**WHAT IS NEEDED**
Scan the data below and state how many of its lines contain the word "moved", giving only the figure.

Before-and-after coordinate records
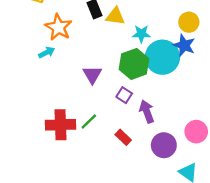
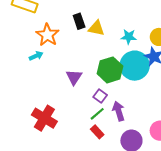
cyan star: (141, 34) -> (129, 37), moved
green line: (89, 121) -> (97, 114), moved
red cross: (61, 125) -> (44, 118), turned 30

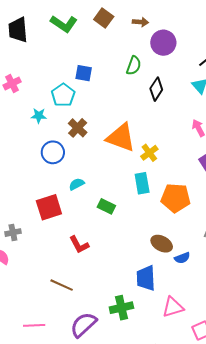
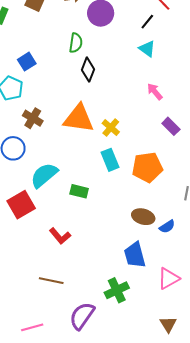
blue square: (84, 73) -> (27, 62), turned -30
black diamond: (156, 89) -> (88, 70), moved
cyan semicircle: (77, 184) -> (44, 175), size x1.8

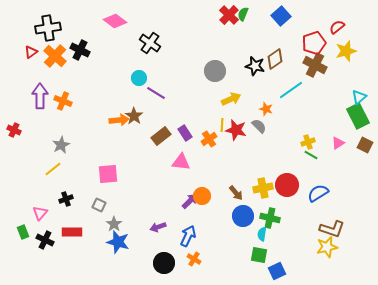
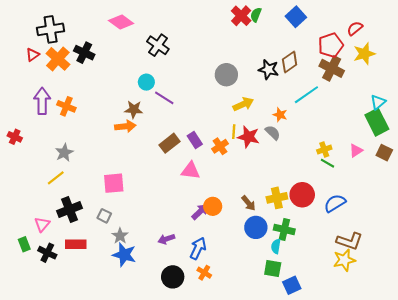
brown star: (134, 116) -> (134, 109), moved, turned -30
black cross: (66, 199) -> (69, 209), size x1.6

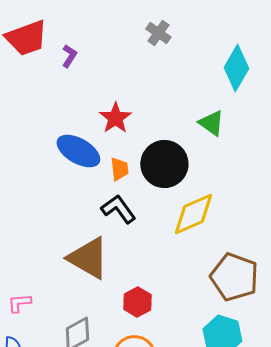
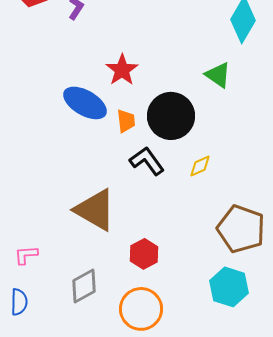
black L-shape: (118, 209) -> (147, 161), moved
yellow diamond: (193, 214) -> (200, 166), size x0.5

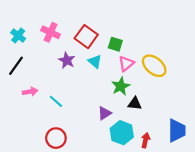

**RESPONSE TO THIS TASK**
5